═════ Data section

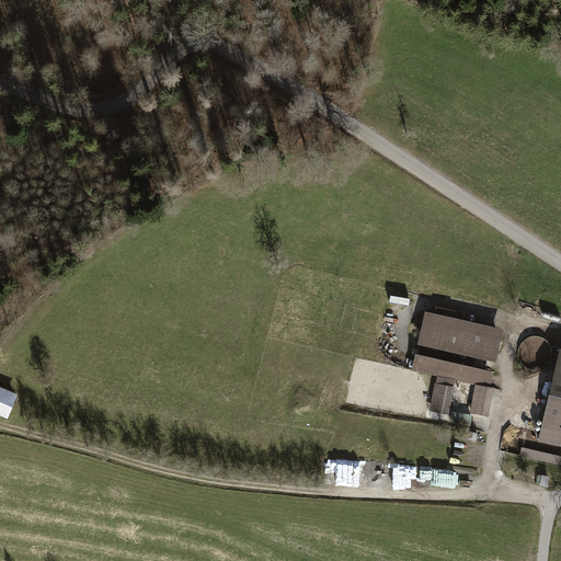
[(545,307),(540,318),(552,323),(557,311),(545,307)]
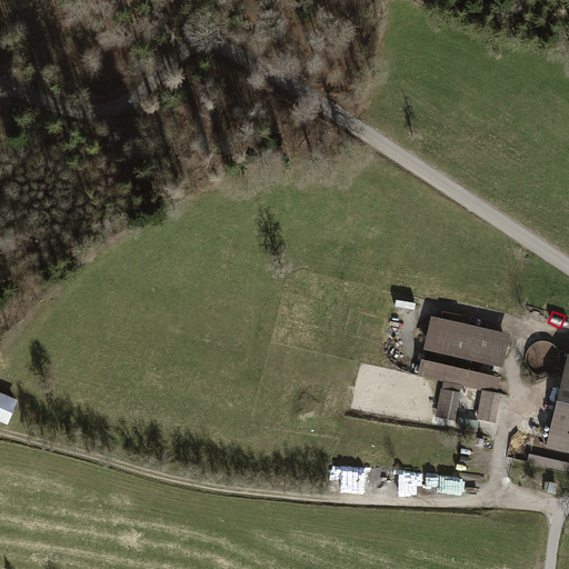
[(510,336),(430,317),(422,349),(502,368),(510,336)]
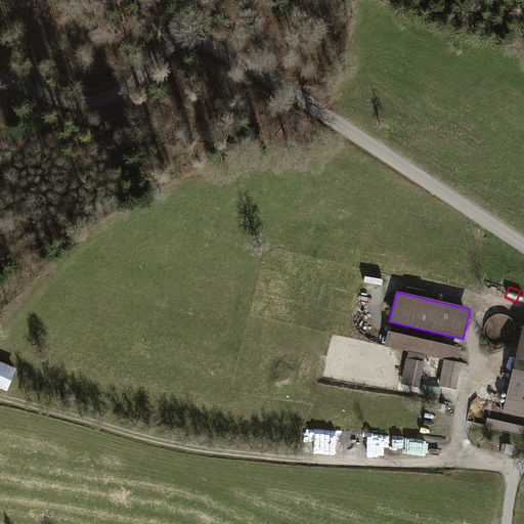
[(523,328),(522,328),(501,415),(523,419),(523,328)]
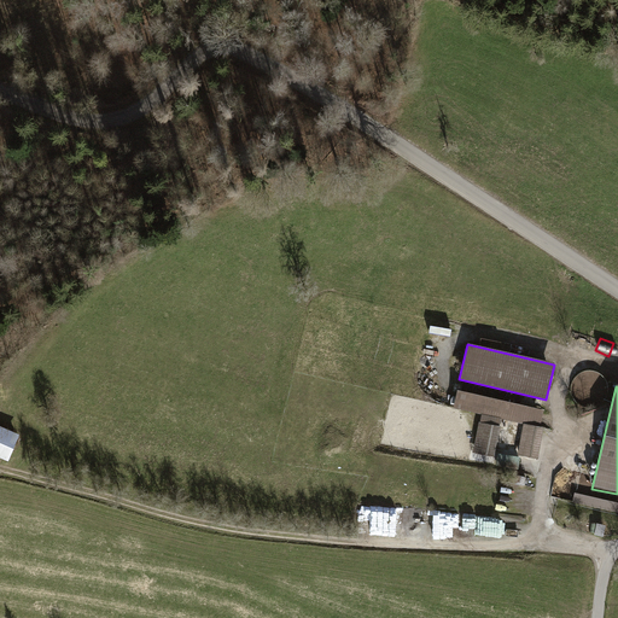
[(543,412),(455,392),(452,409),(538,427),(543,412)]
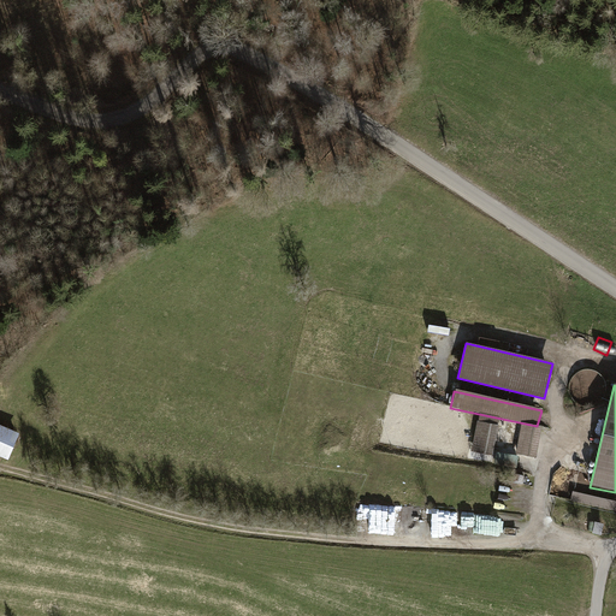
[(498,426),(474,421),(468,450),(492,455),(498,426)]
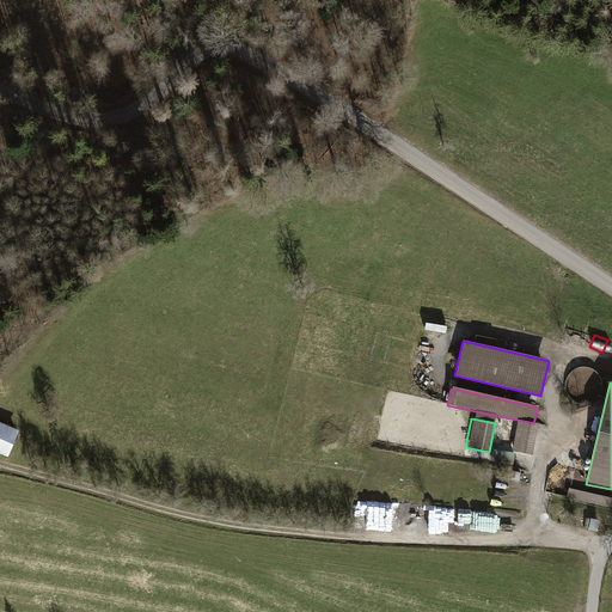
[(0,422),(0,456),(6,458),(17,430),(0,422)]
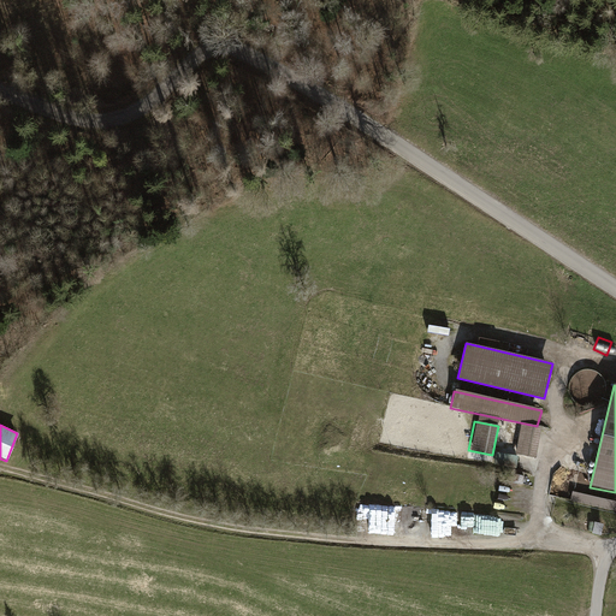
[(540,430),(520,425),(514,452),(534,457),(540,430)]
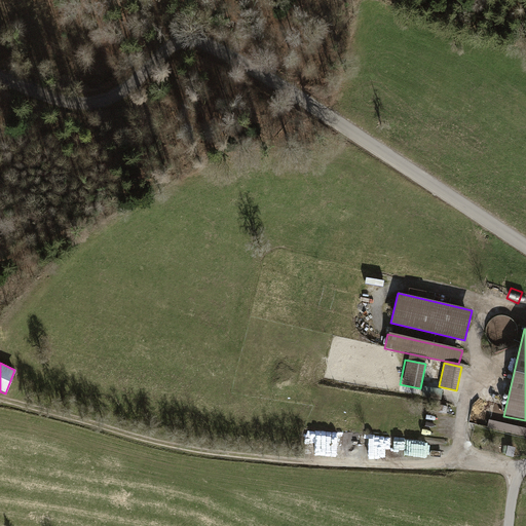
[(382,437),(382,456),(411,457),(411,438),(382,437)]
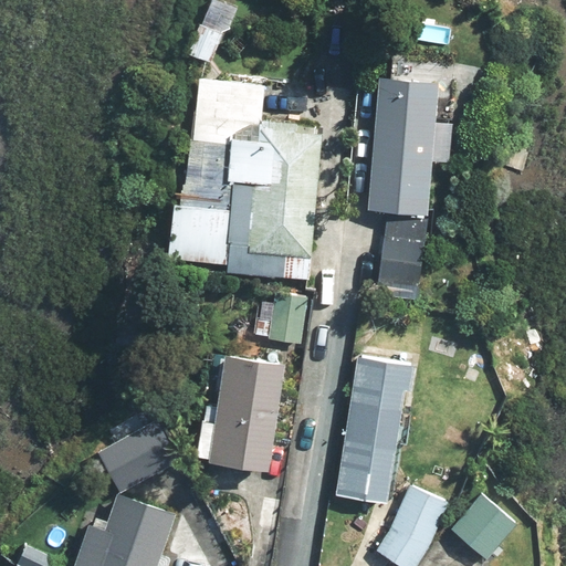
[(209,0),(187,52),(211,62),(222,32),(230,28),(238,7),(221,0),(209,0)]
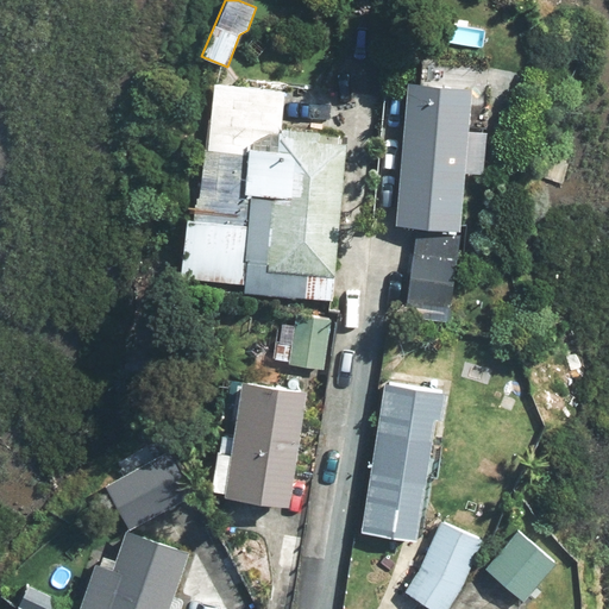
[(406,318),(450,321),(463,173),(482,174),(487,131),(466,130),(470,87),(408,82),(395,225),(414,227),(406,318)]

══════════

**Instruction**
Each line from the one with "[(523,328),(522,328),(501,415),(523,419),(523,328)]" to the last line of the listing should be returned exactly, both ends included, and no picture with them.

**Answer box**
[(523,328),(522,328),(501,415),(523,419),(523,328)]
[(543,412),(455,392),(452,409),(538,427),(543,412)]
[(498,426),(474,421),(468,450),(492,455),(498,426)]
[(0,422),(0,456),(6,458),(17,430),(0,422)]
[(540,430),(520,425),(514,452),(534,457),(540,430)]
[(382,437),(382,456),(411,457),(411,438),(382,437)]
[(209,0),(187,52),(211,62),(222,32),(230,28),(238,7),(221,0),(209,0)]
[(406,318),(450,321),(463,173),(482,174),(487,131),(466,130),(470,87),(408,82),(395,225),(414,227),(406,318)]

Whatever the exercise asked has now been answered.